From the records below, extract only the lines running from the line with "blue L-shape: moved 13 px right, 3 px down" to the line with "pink arrow: rotated", both lines included, reproducing them exactly.

# [DATA SHOWN]

********

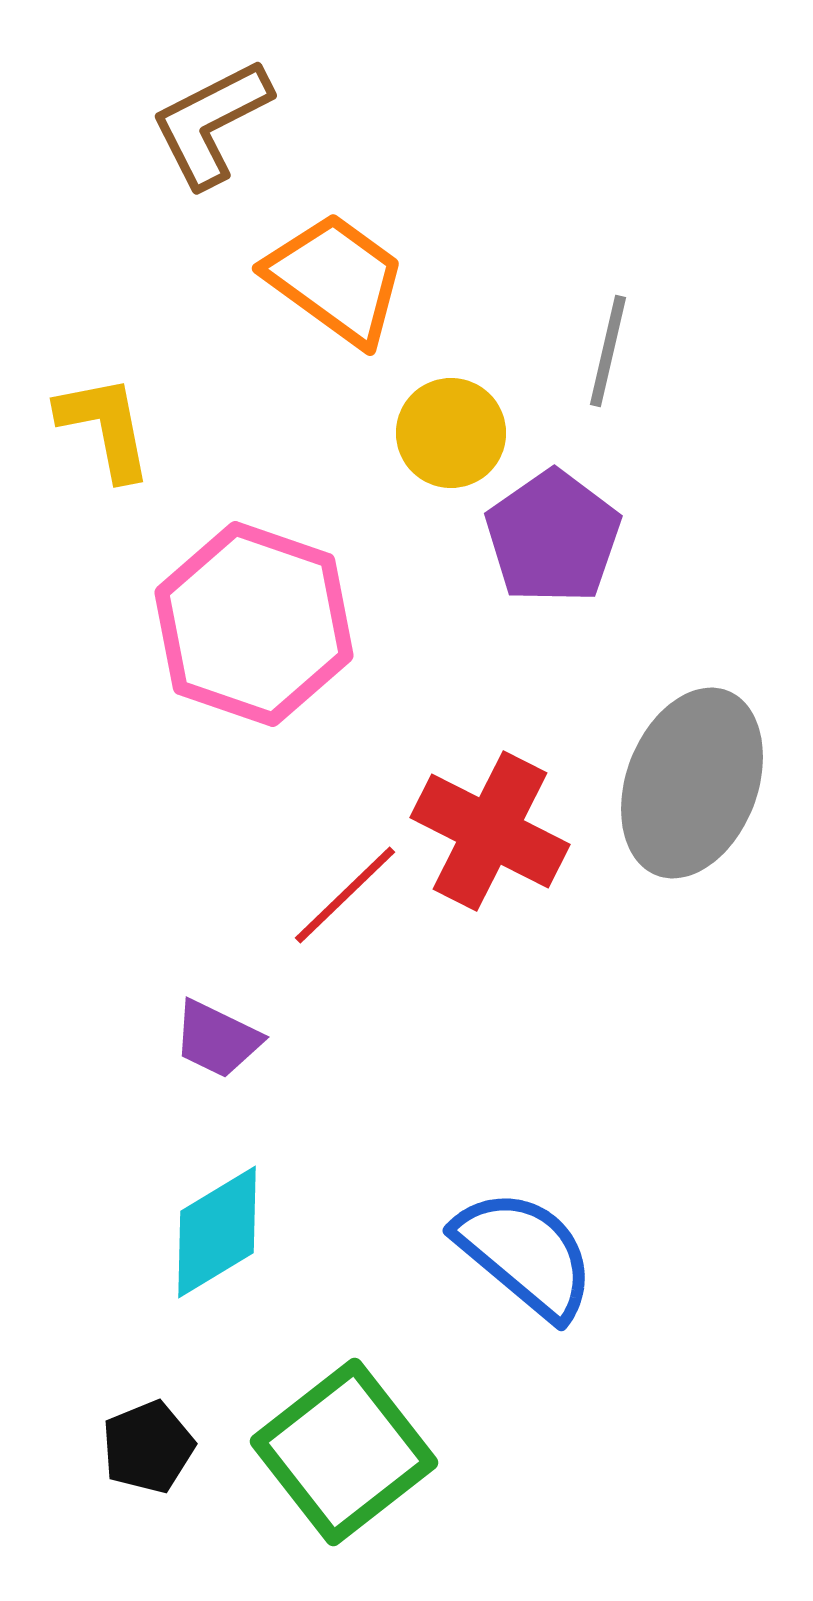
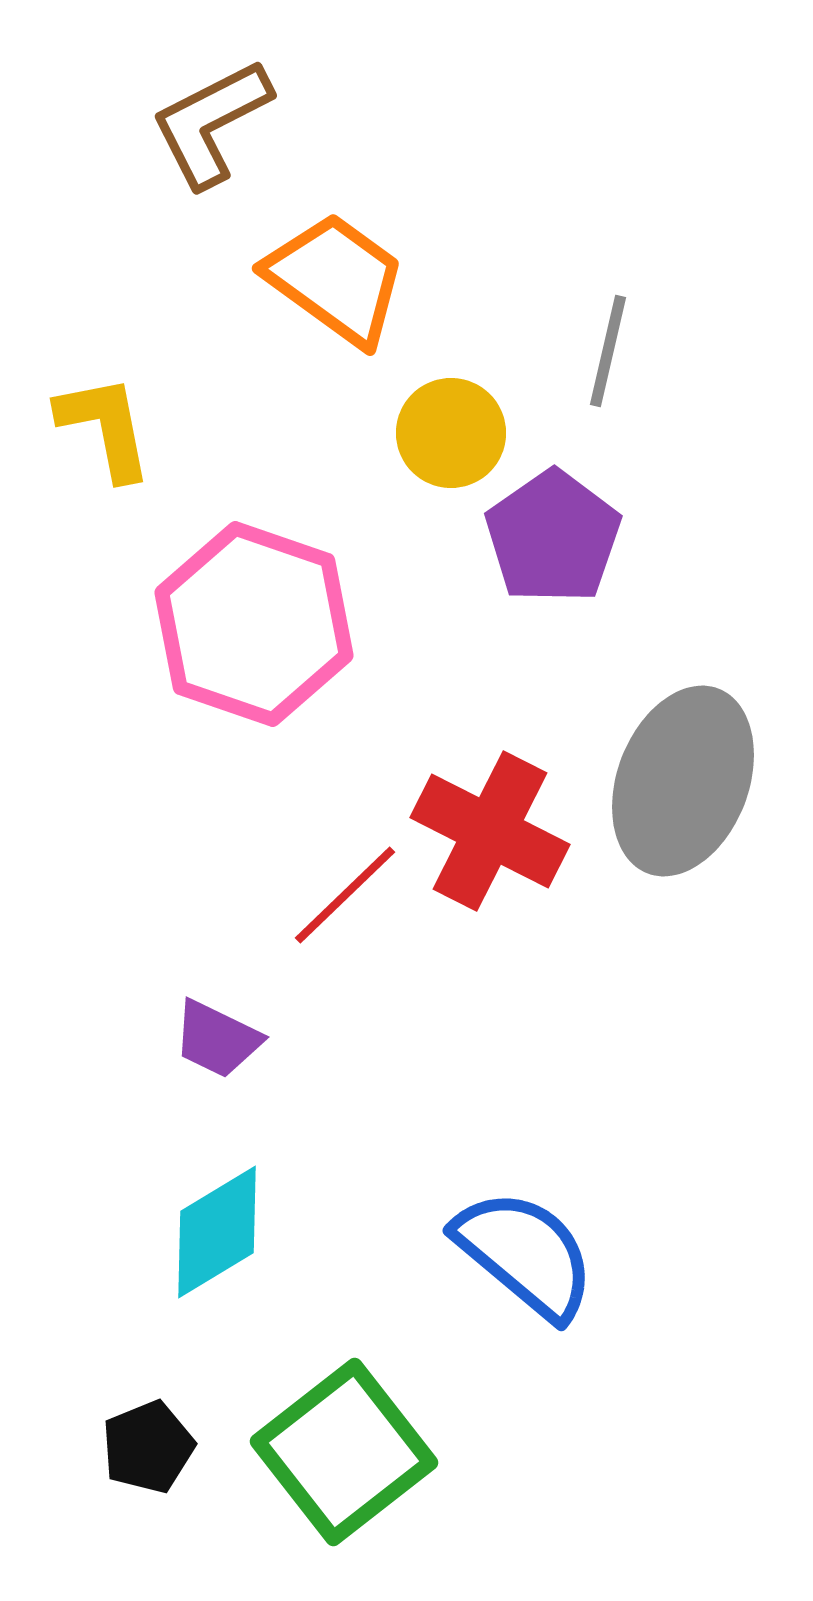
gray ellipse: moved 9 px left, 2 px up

********

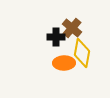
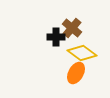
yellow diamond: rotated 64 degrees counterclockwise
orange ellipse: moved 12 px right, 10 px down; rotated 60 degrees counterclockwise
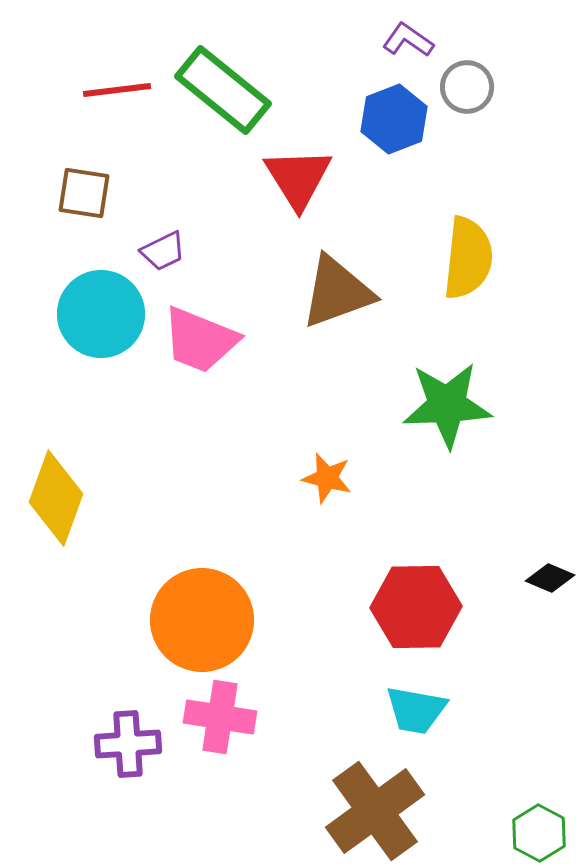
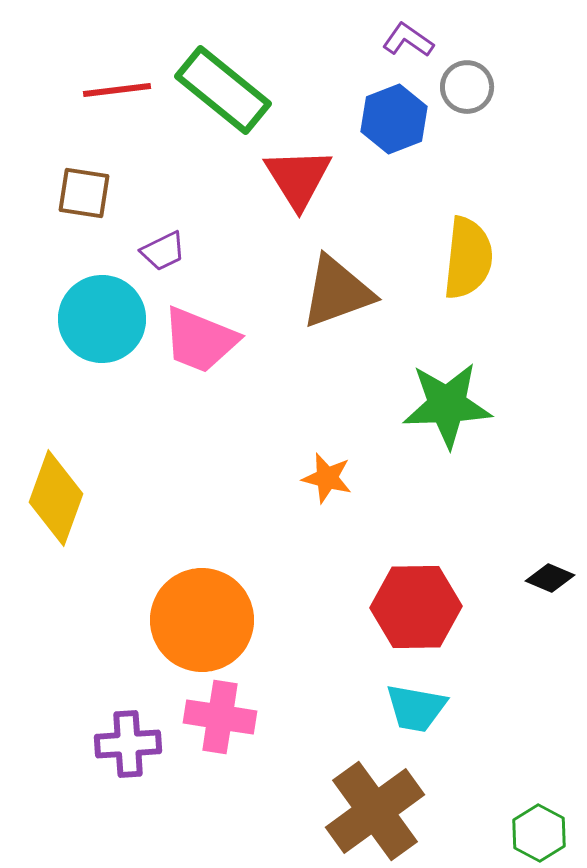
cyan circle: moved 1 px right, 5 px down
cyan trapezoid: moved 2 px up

********

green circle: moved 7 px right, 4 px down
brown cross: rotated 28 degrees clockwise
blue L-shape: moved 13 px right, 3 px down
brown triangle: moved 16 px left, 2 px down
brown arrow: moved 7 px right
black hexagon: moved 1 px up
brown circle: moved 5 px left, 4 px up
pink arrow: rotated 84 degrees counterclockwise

********

# [SOLUTION FOR THIS PROBLEM]
blue L-shape: moved 13 px right, 3 px down
brown triangle: moved 16 px left, 2 px down
brown arrow: moved 7 px right
black hexagon: moved 1 px up
brown circle: moved 5 px left, 4 px up
pink arrow: rotated 84 degrees counterclockwise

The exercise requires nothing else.